## [Directions]
An exact copy of every entry is needed, without the pictures.

## [Data excerpts]

>>

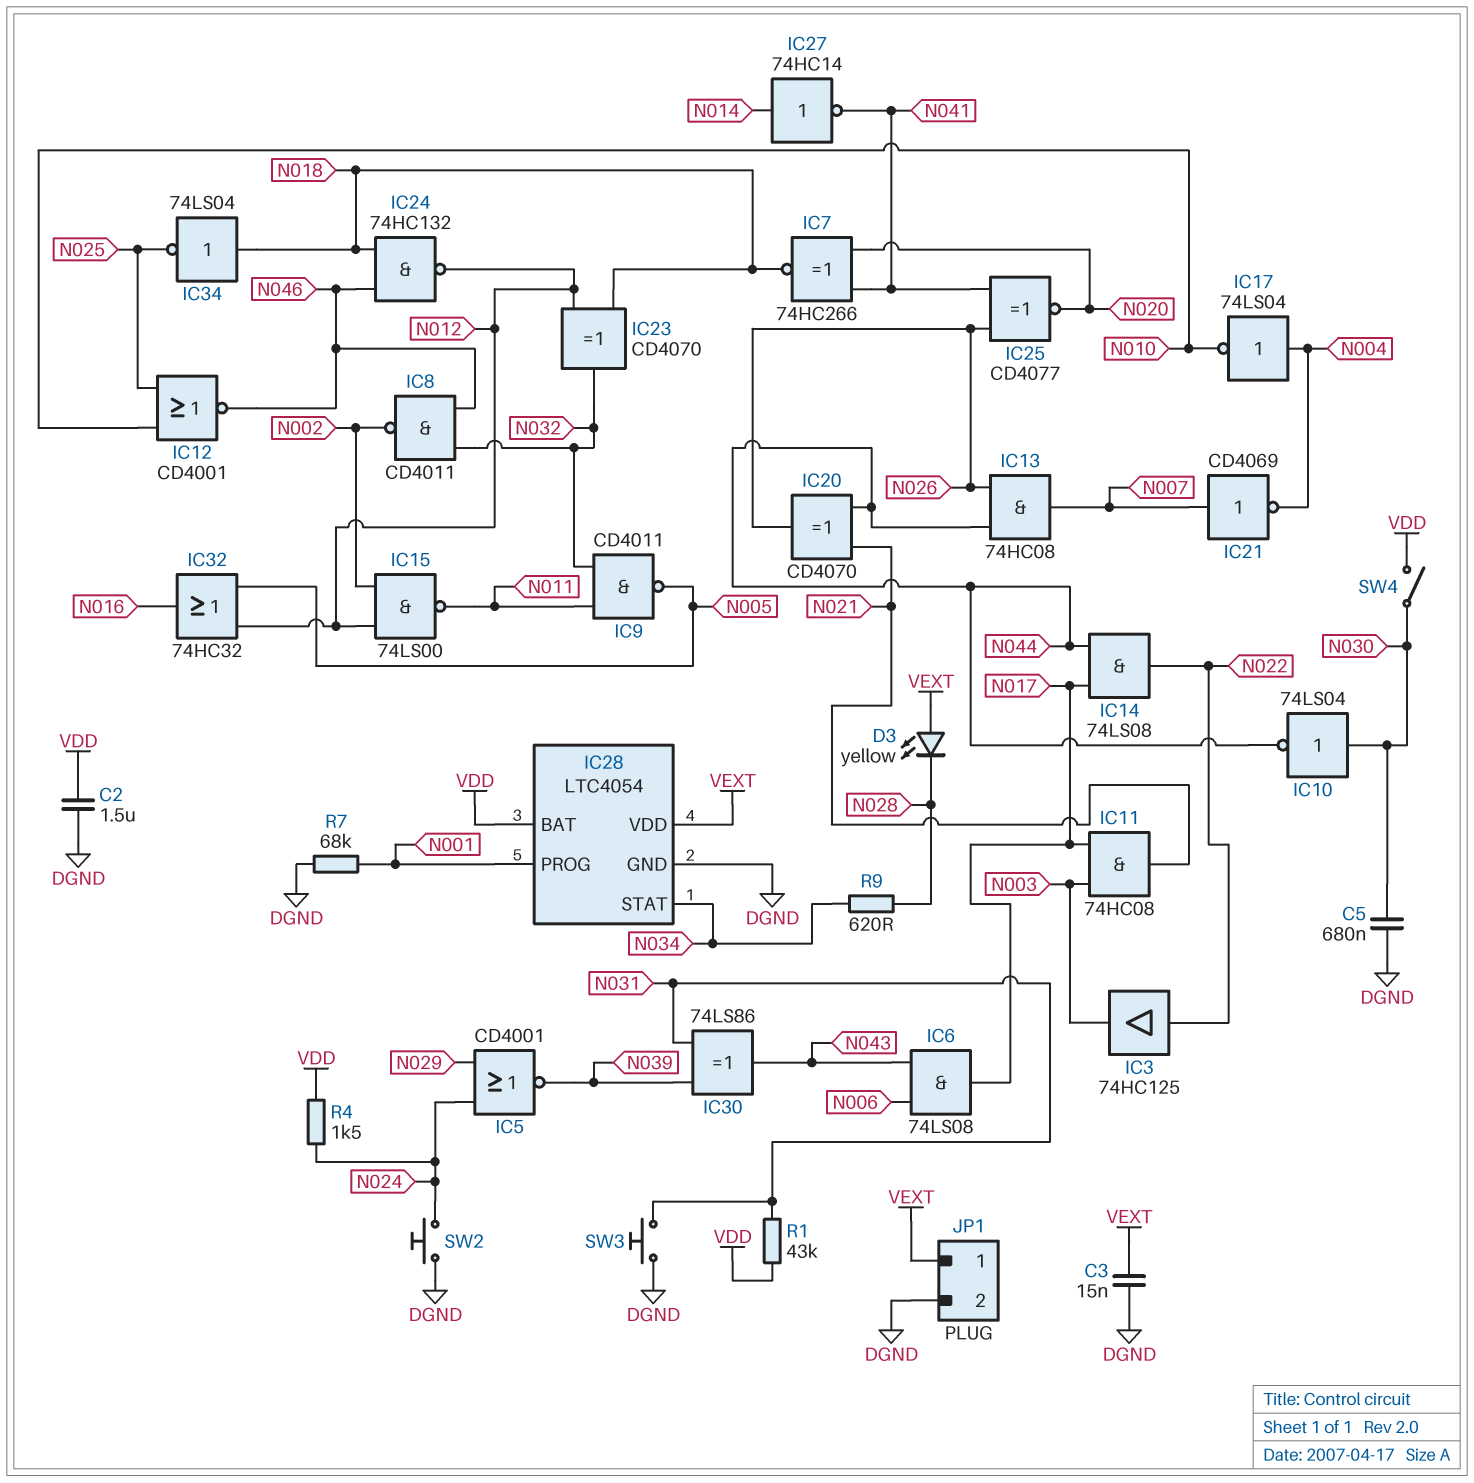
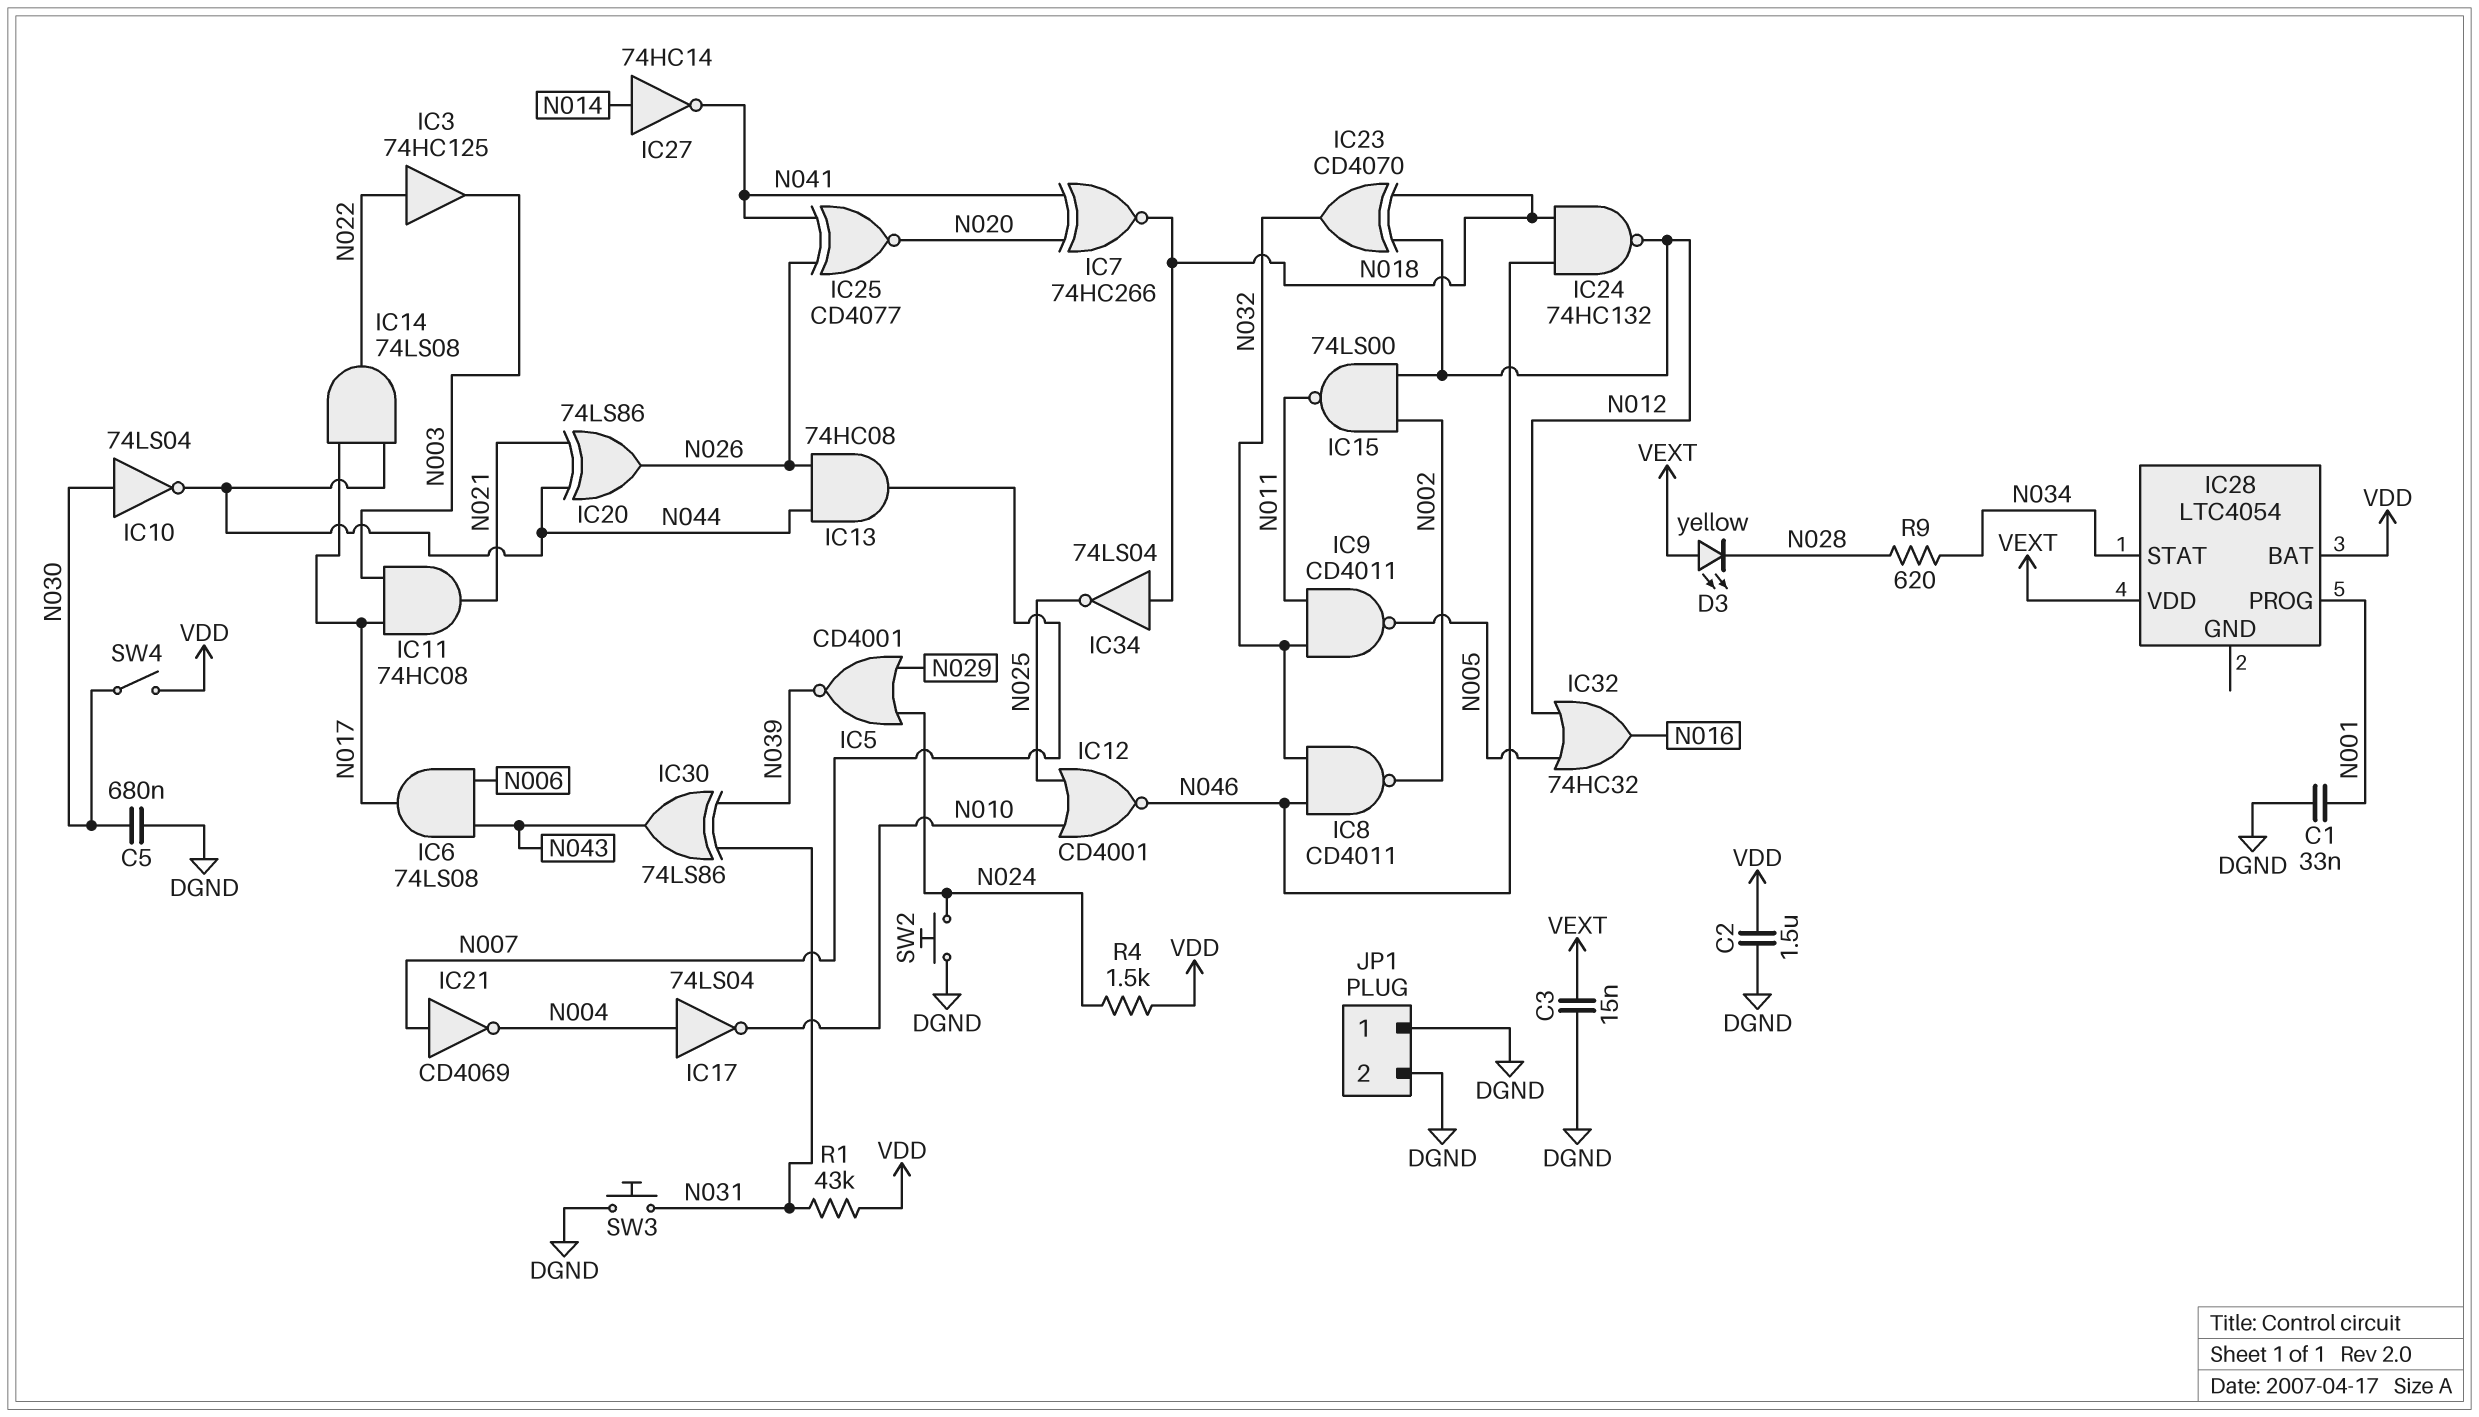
C1: none -> 33nF (DGND, N001)
IC20: XOR CD4070 (in N021, in N044, out N026) -> XOR 74LS86 (in N021, in N044, out N026)
IC28 pin GND: DGND -> none
JP1 pin 1: VEXT -> DGND
R7: 68k (DGND, N001) -> none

<<

## [Solution to the exercise]
C1: none -> 33nF (DGND, N001)
IC20: XOR CD4070 (in N021, in N044, out N026) -> XOR 74LS86 (in N021, in N044, out N026)
IC28 pin GND: DGND -> none
JP1 pin 1: VEXT -> DGND
R7: 68k (DGND, N001) -> none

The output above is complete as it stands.